• [Source data]:
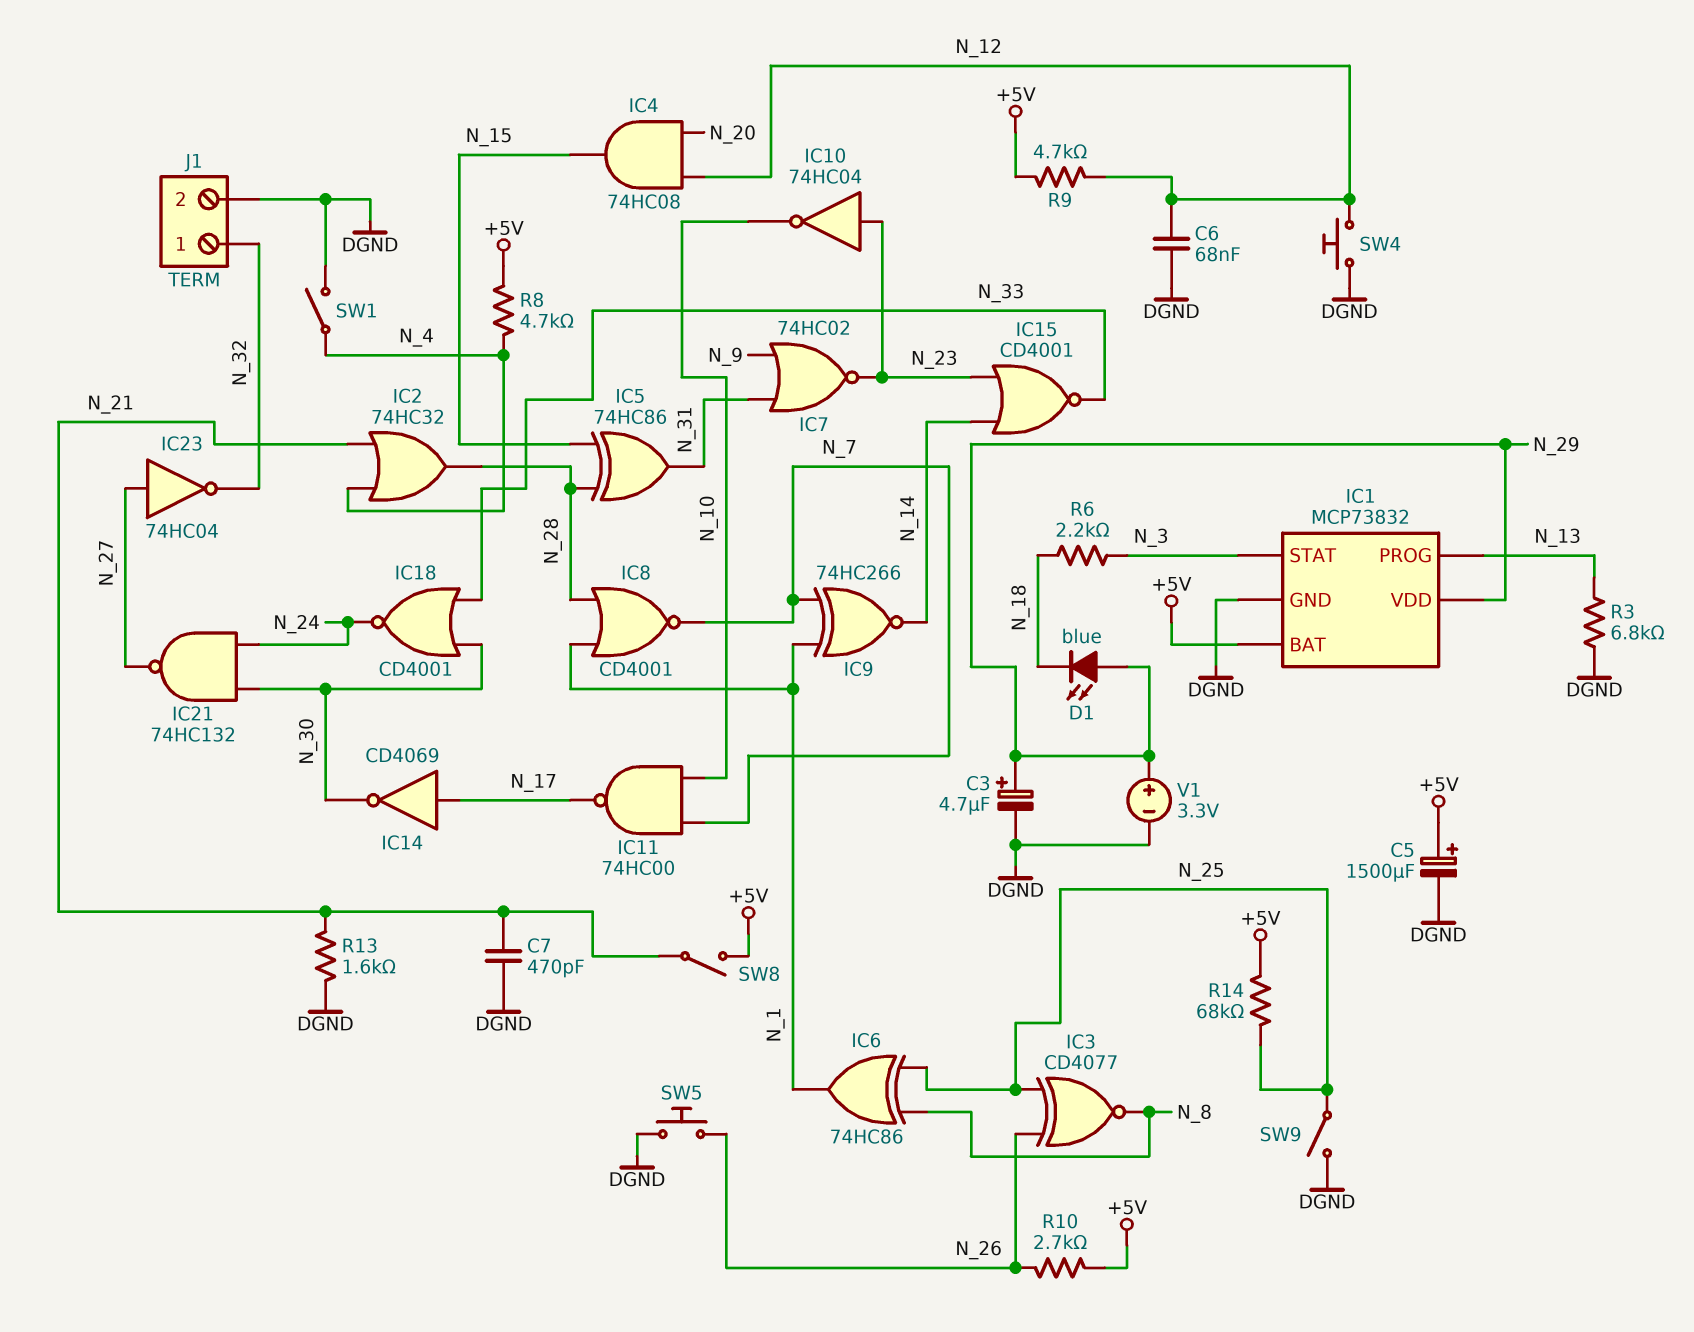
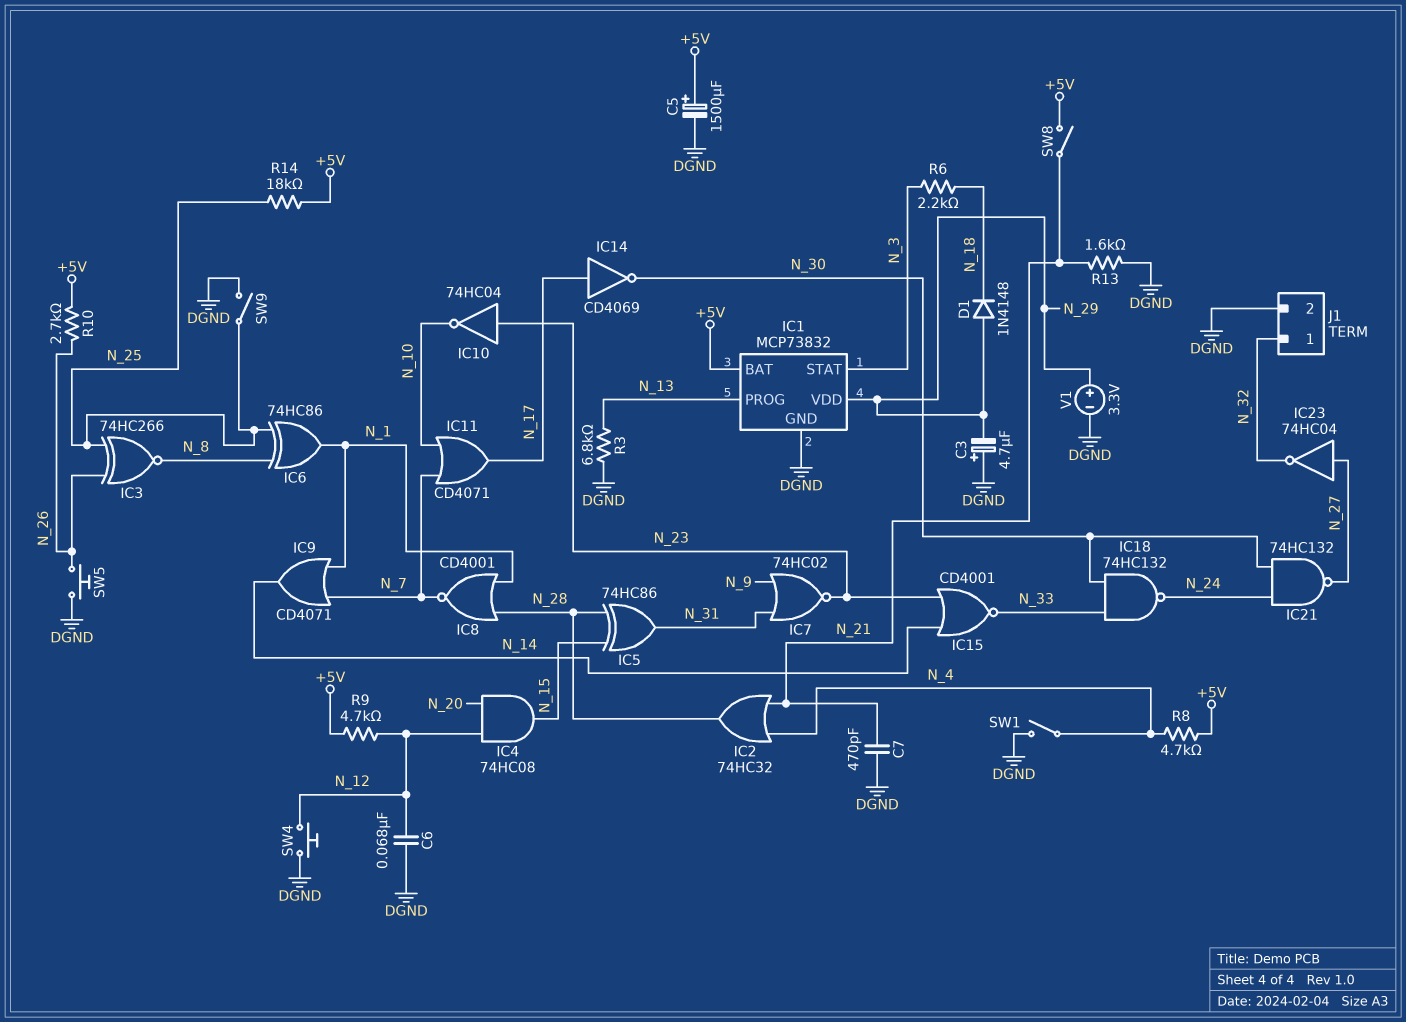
C3: 4.7uF (plus N_29, minus DGND) -> 4.7uF (plus DGND, minus N_29)
D1: LED blue (A N_29, K N_18) -> diode 1N4148 (A N_29, K N_18)
IC3: XNOR CD4077 (in N_25, in N_26, out N_8) -> XNOR 74HC266 (in N_25, in N_26, out N_8)
IC9: XNOR 74HC266 (in N_1, in N_7, out N_14) -> OR CD4071 (in N_1, in N_7, out N_14)
IC11: NAND 74HC00 (in N_7, in N_10, out N_17) -> OR CD4071 (in N_7, in N_10, out N_17)
IC18: NOR CD4001 (in N_30, in N_33, out N_24) -> NAND 74HC132 (in N_30, in N_33, out N_24)
R14: 68k (+5V, N_25) -> 18k (+5V, N_25)

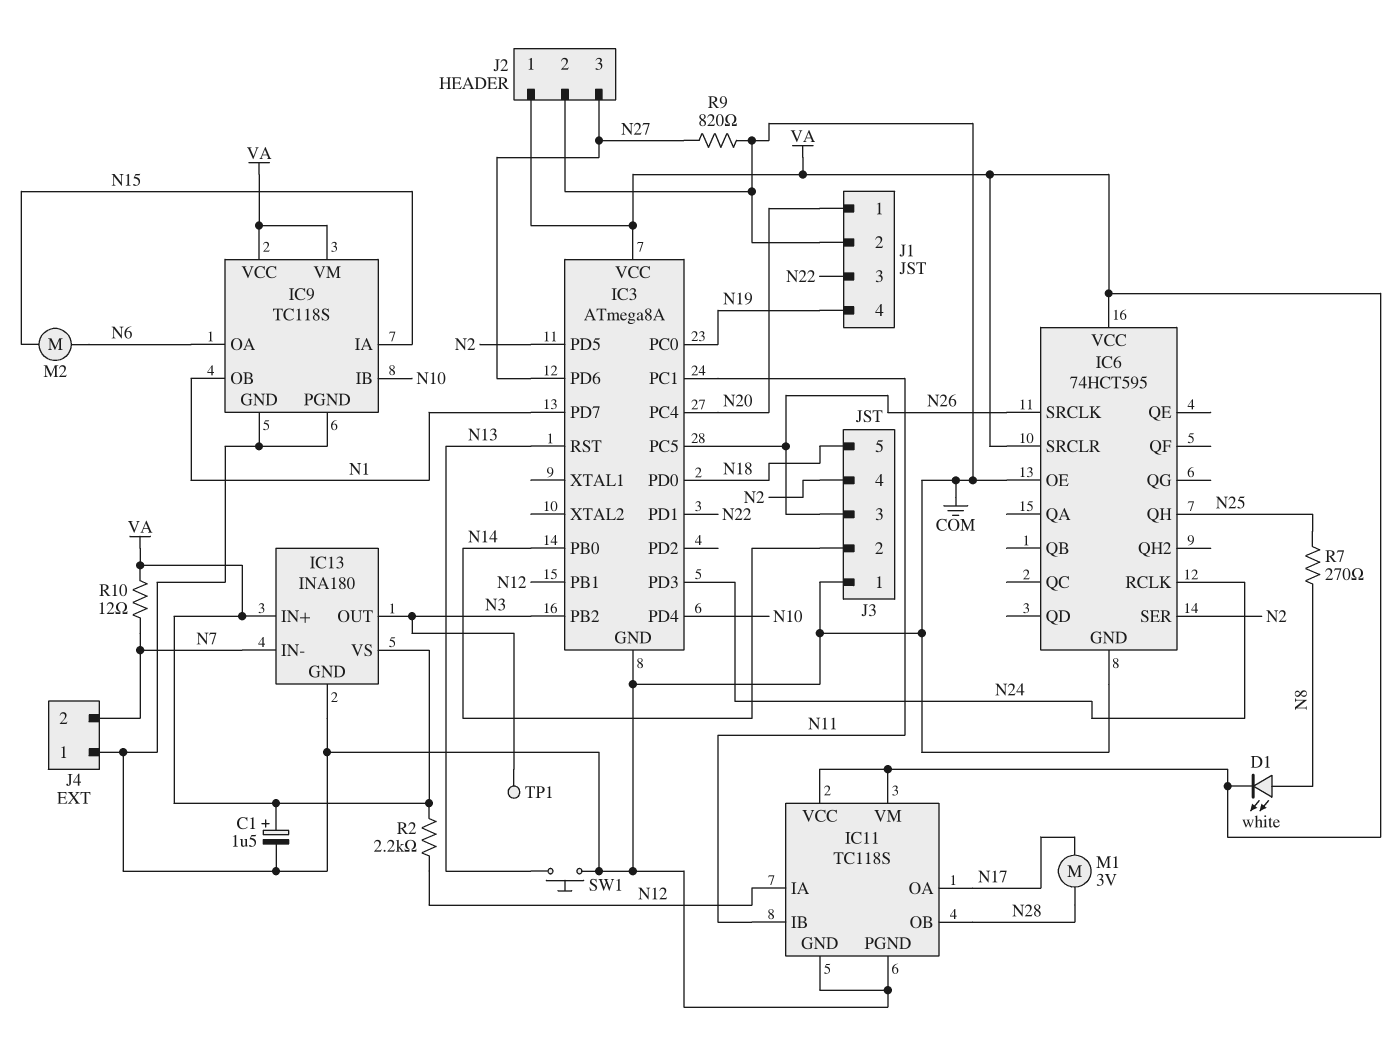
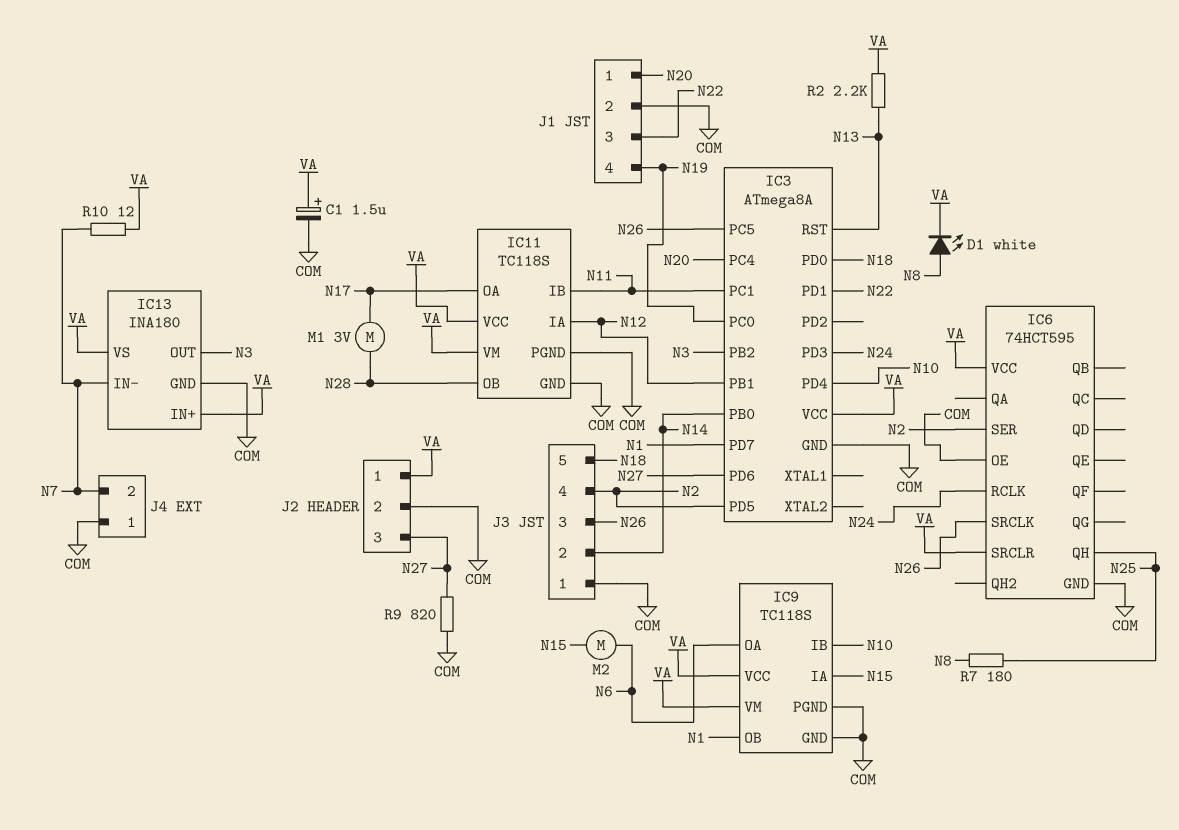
R2: 2.2k (N12, VA) -> 2.2k (N13, VA)
R7: 270 (N8, N25) -> 180 (N8, N25)
SW1: button (COM, N13) -> none
TP1: test point (N3) -> none

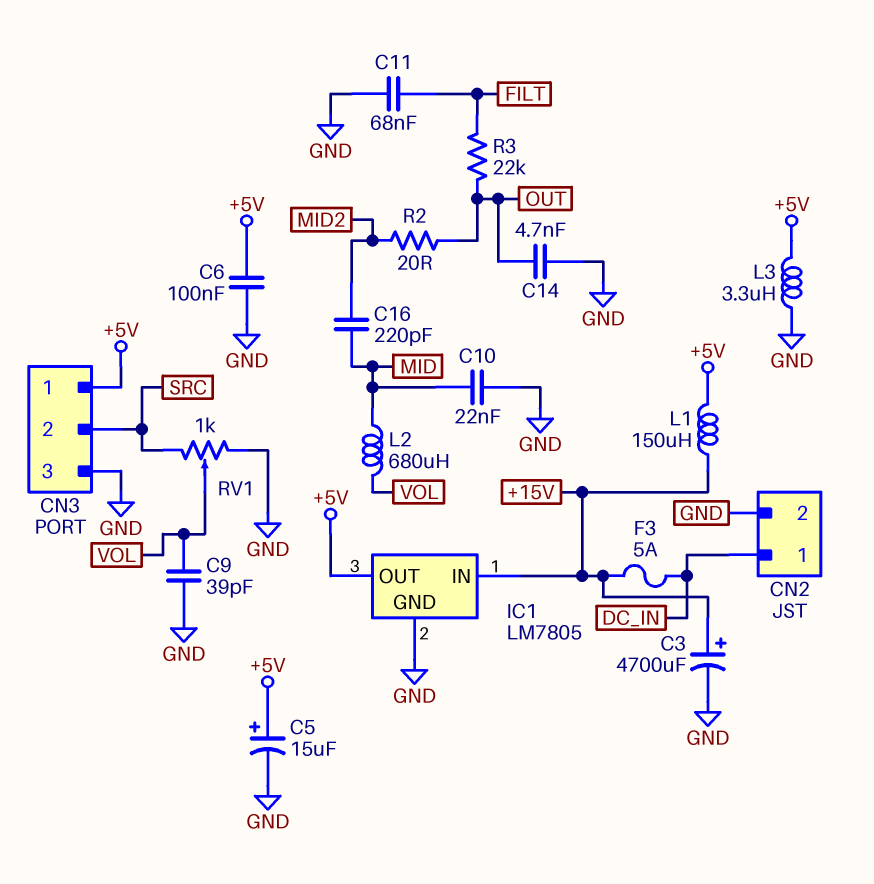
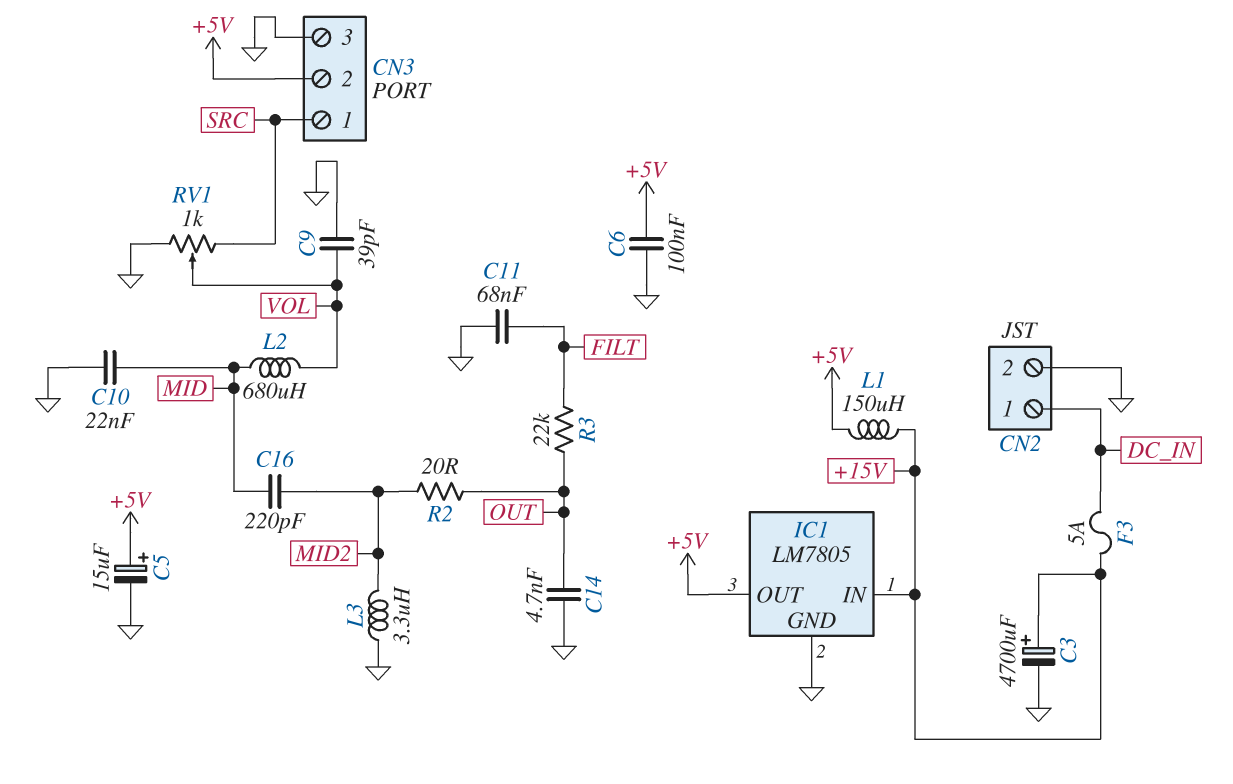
CN3 pin 1: +5V -> SRC
CN3 pin 2: SRC -> +5V
L3: 3.3uH (+5V, GND) -> 3.3uH (GND, MID2)

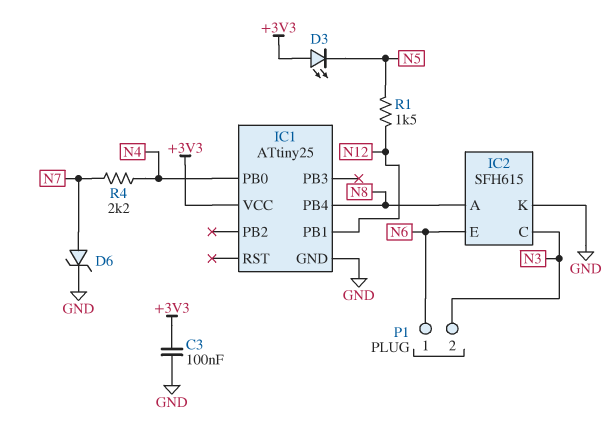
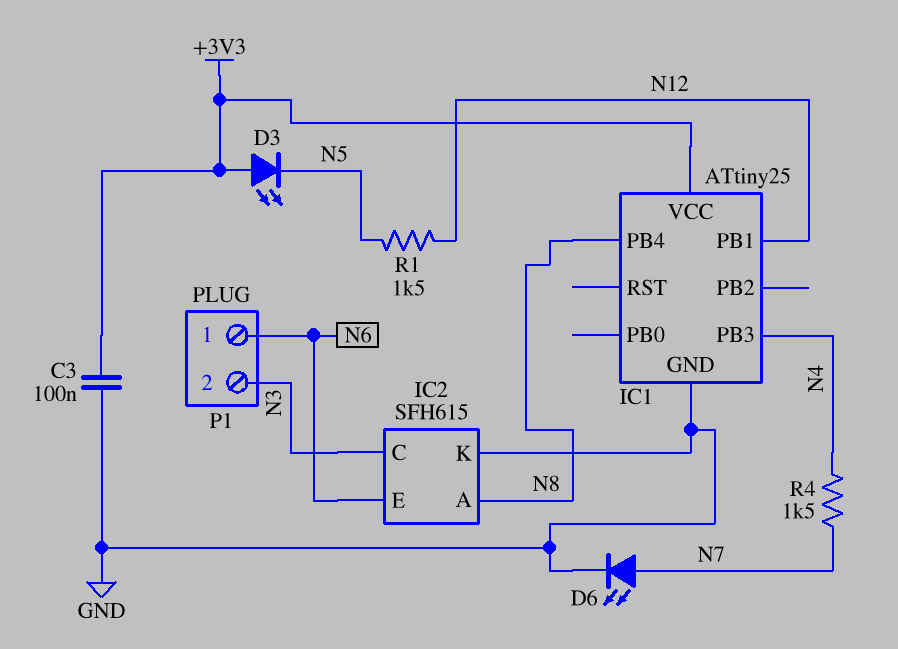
D6: zener (A N7, K GND) -> LED (A N7, K GND)
IC1 pin PB0: N4 -> none
IC1 pin PB3: none -> N4
R4: 2.2k (N4, N7) -> 1.5k (N4, N7)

• [What to work on]: Restate all of the material above word for word, excluding the pictures.

• [Result]:
C3: 4.7uF (plus N_29, minus DGND) -> 4.7uF (plus DGND, minus N_29)
D1: LED blue (A N_29, K N_18) -> diode 1N4148 (A N_29, K N_18)
IC3: XNOR CD4077 (in N_25, in N_26, out N_8) -> XNOR 74HC266 (in N_25, in N_26, out N_8)
IC9: XNOR 74HC266 (in N_1, in N_7, out N_14) -> OR CD4071 (in N_1, in N_7, out N_14)
IC11: NAND 74HC00 (in N_7, in N_10, out N_17) -> OR CD4071 (in N_7, in N_10, out N_17)
IC18: NOR CD4001 (in N_30, in N_33, out N_24) -> NAND 74HC132 (in N_30, in N_33, out N_24)
R14: 68k (+5V, N_25) -> 18k (+5V, N_25)

R2: 2.2k (N12, VA) -> 2.2k (N13, VA)
R7: 270 (N8, N25) -> 180 (N8, N25)
SW1: button (COM, N13) -> none
TP1: test point (N3) -> none

CN3 pin 1: +5V -> SRC
CN3 pin 2: SRC -> +5V
L3: 3.3uH (+5V, GND) -> 3.3uH (GND, MID2)

D6: zener (A N7, K GND) -> LED (A N7, K GND)
IC1 pin PB0: N4 -> none
IC1 pin PB3: none -> N4
R4: 2.2k (N4, N7) -> 1.5k (N4, N7)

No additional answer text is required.